ABOUT THIS TASK :: Give back only the lines in the records below from the one with "green rectangle: (224, 162)" to the one with "purple cross: (215, 252)", both inclusive, word for word.

RECORDS FOR THIS EXERCISE ::
+-------+

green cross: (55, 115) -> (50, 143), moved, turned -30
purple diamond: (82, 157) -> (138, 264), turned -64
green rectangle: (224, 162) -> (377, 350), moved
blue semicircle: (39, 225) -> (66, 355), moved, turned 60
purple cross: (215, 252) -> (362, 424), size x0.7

+-------+

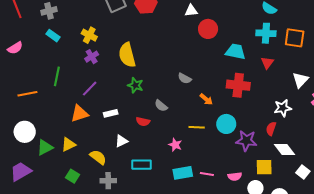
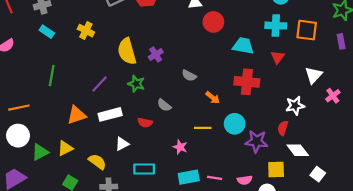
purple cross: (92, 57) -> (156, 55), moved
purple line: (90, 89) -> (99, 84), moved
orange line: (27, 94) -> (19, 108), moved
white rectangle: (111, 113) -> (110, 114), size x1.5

+-------+

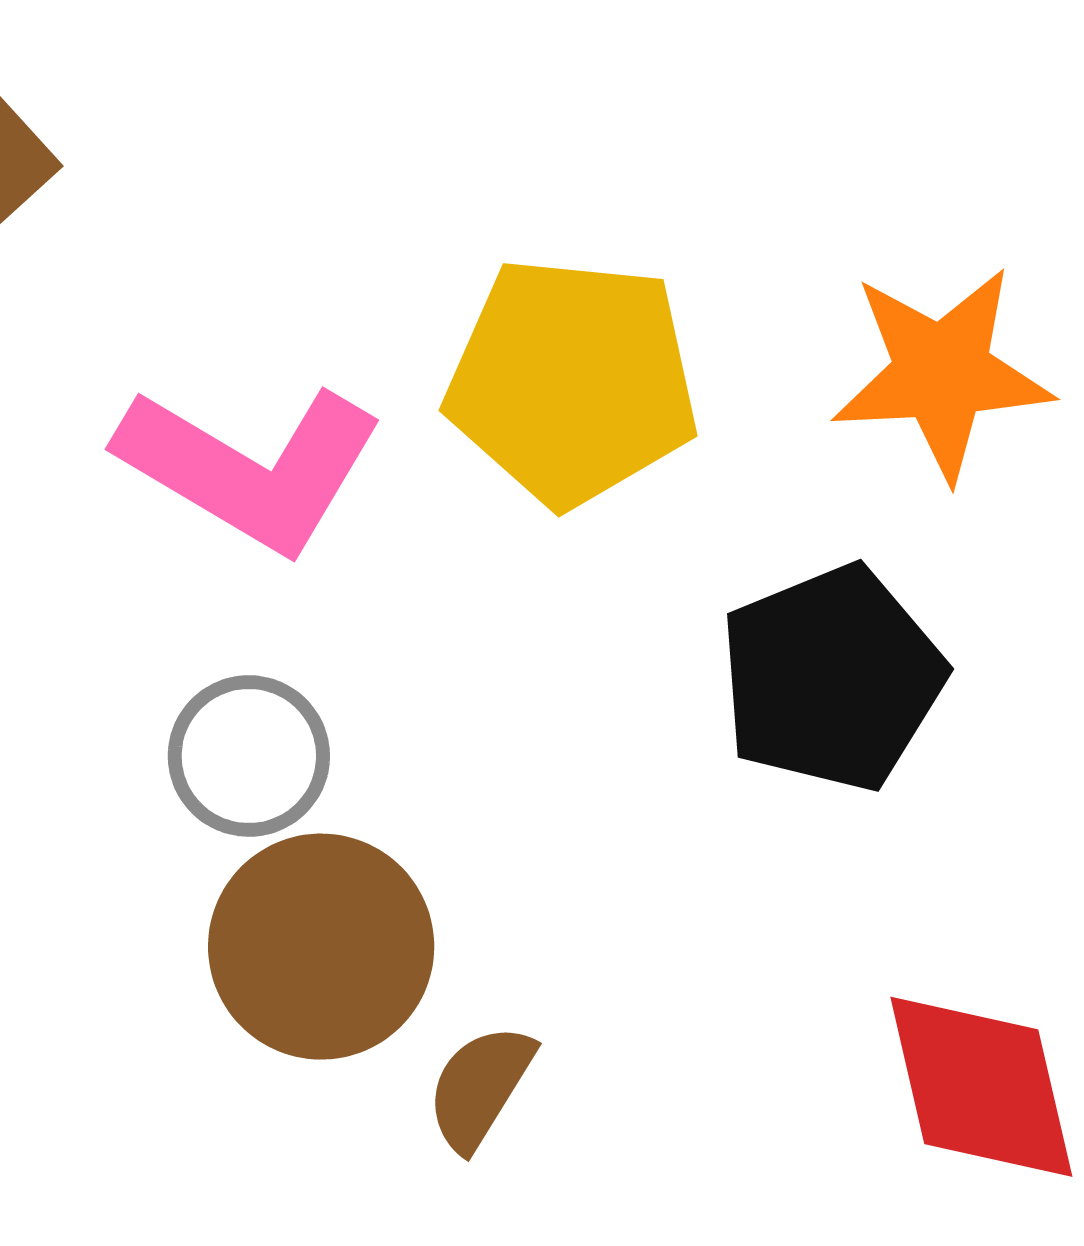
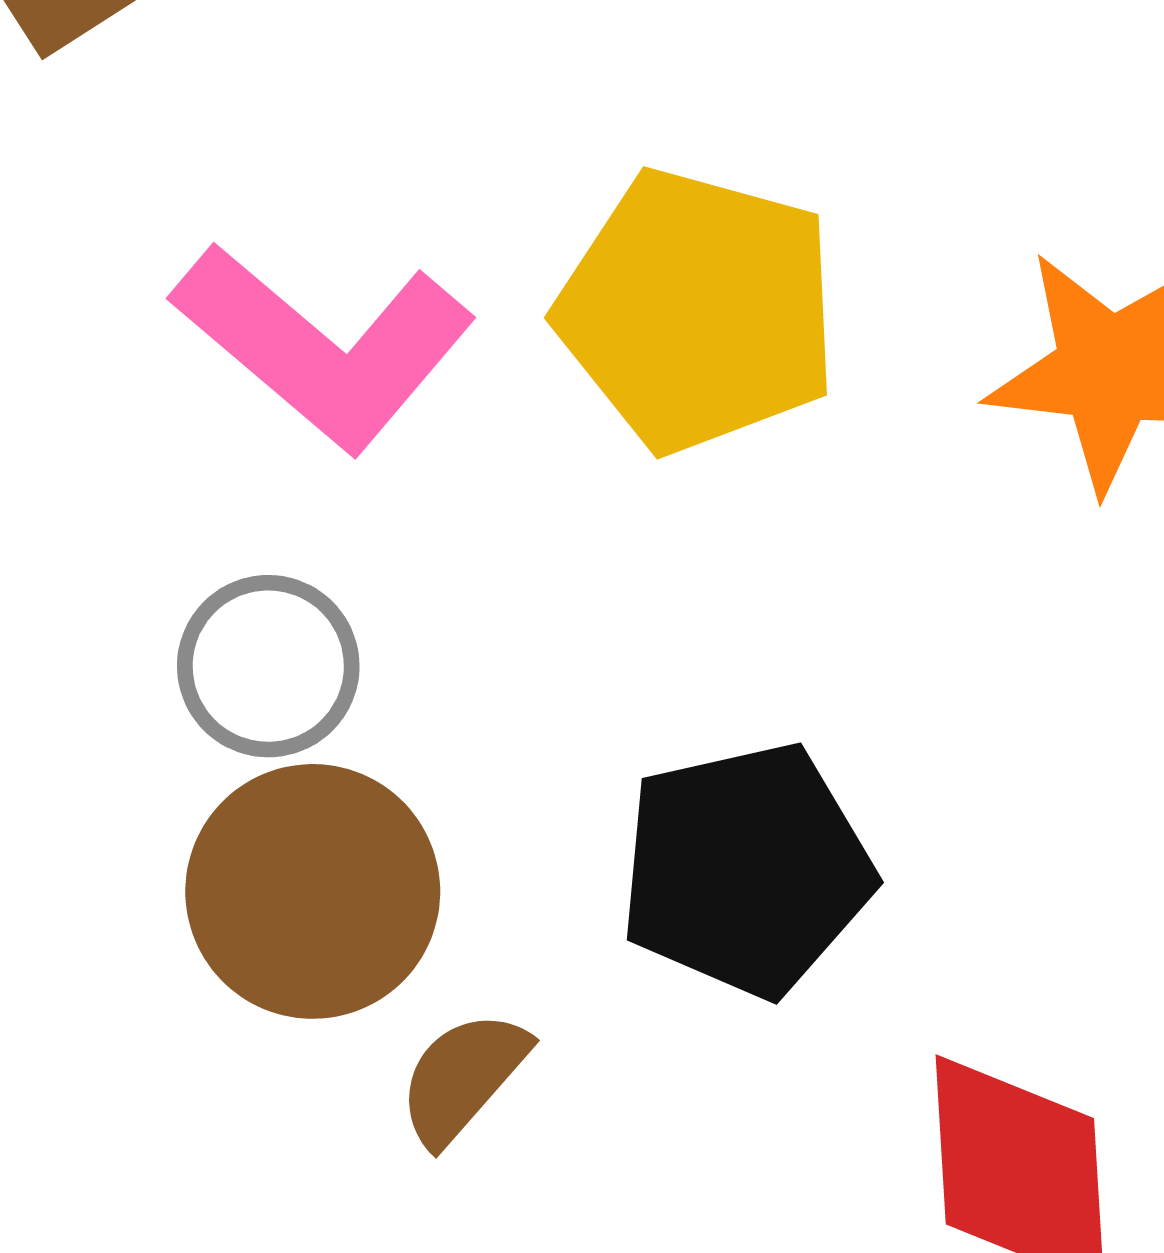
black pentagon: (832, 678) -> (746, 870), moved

+-------+

EXERCISE ANSWER ::
green rectangle: (224, 162) -> (377, 350), moved
blue semicircle: (39, 225) -> (66, 355), moved, turned 60
purple cross: (215, 252) -> (362, 424), size x0.7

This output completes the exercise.